"""

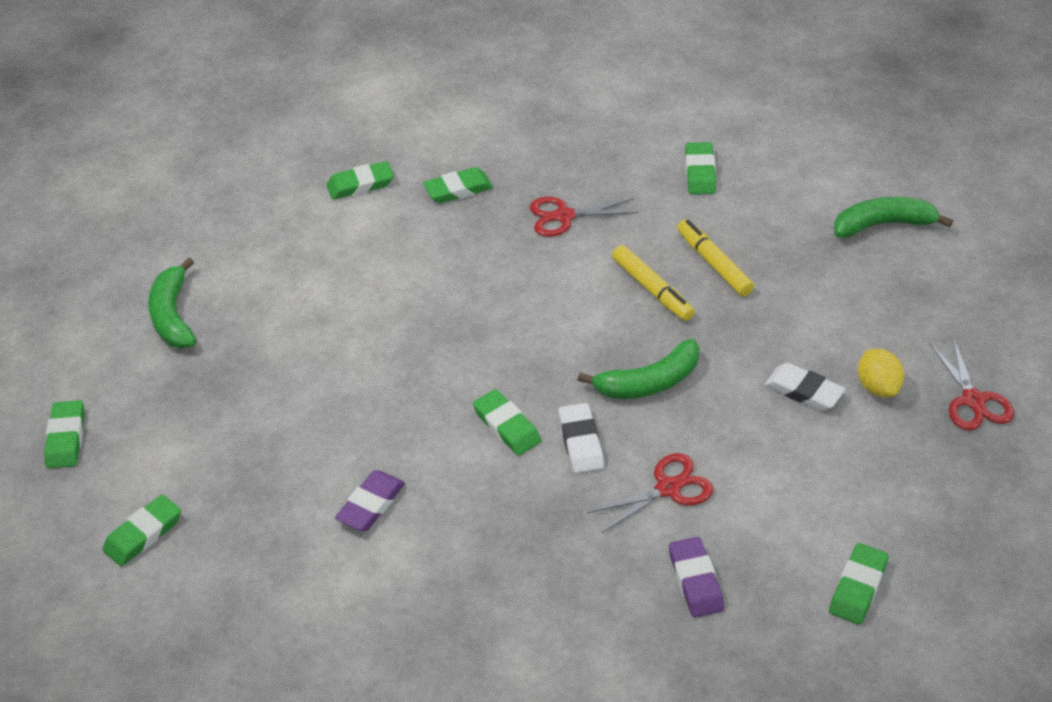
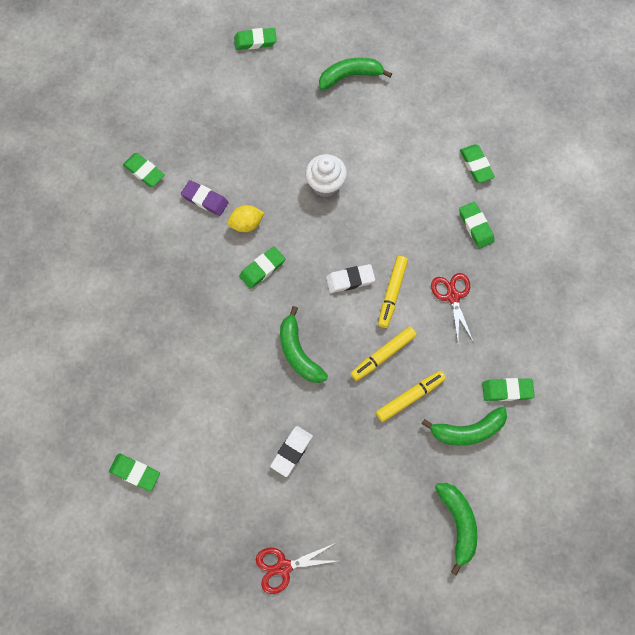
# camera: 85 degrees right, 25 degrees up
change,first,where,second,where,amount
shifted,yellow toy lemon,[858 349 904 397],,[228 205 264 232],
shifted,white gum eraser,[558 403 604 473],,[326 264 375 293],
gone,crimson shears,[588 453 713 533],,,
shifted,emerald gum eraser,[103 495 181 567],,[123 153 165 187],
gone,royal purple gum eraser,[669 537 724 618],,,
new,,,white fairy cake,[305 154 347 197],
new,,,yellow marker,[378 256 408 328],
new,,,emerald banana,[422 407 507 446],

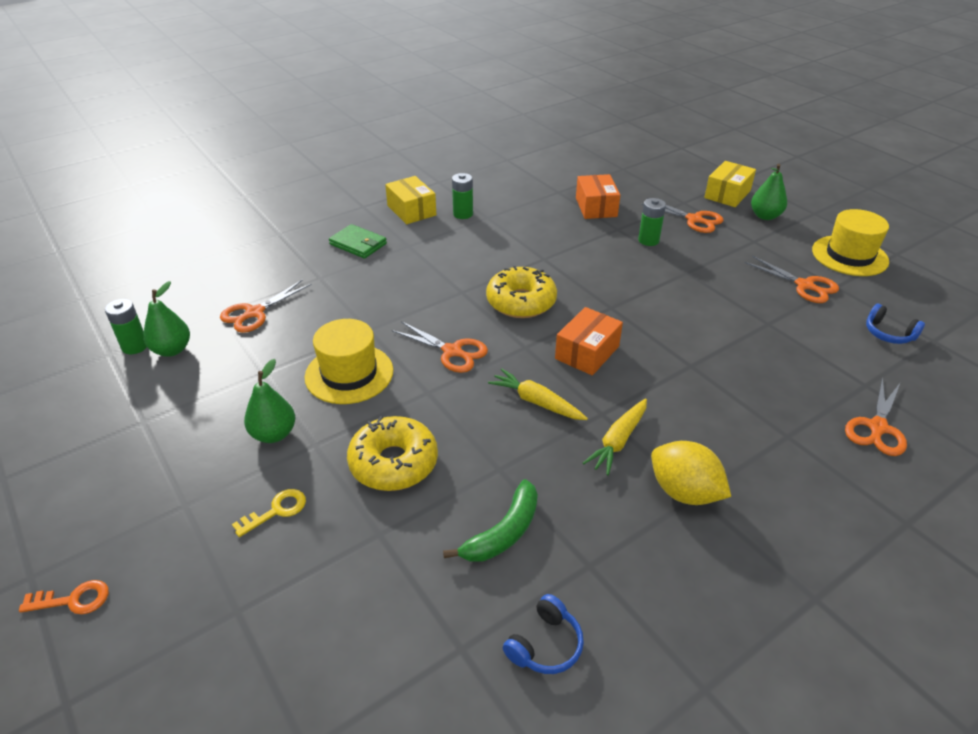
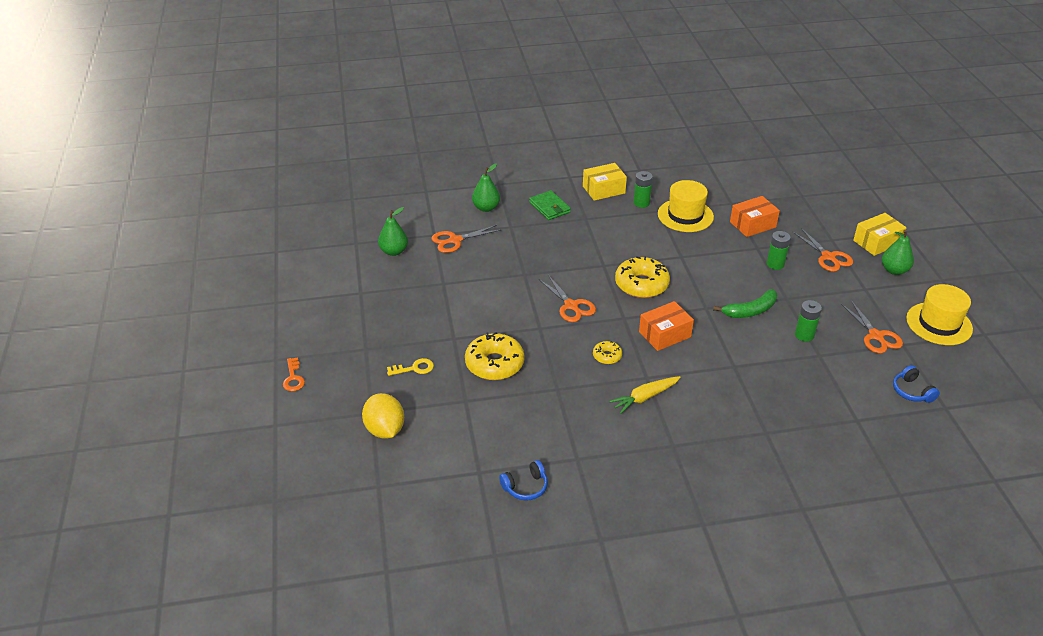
# camera: 25 degrees right, 0 degrees up
change,first,where,second,where,amount
rotated,bright orange package,[576 174 620 219],,[730 196 780 237],45 degrees clockwise
rotated,yellow package,[385 176 436 224],,[583 163 627 201],75 degrees clockwise
shifted,emerald power cell,[105 299 147 354],,[795 300 822 342],
shifted,yellow top hat,[305 319 393 404],,[658 180 714 232],
shifted,emerald pear,[244 359 295 443],,[472 163 500 212],
swapped,yellow carrot,[488 369 588 420],yellow donut,[593 341 622 364],
gone,bright orange shears,[845 377 907 456],,,
shifted,yellow toy lemon,[651 441 731 505],,[362 393 404 438],
shifted,emerald banana,[443 479 538 562],,[713 289 777 318],
rotated,bright orange key,[19 580 109 614],,[283 357 305 391],60 degrees clockwise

"""

The problem:
Provide the count of lines holding the word "white" in these entries, and no other words.

Answer box:
2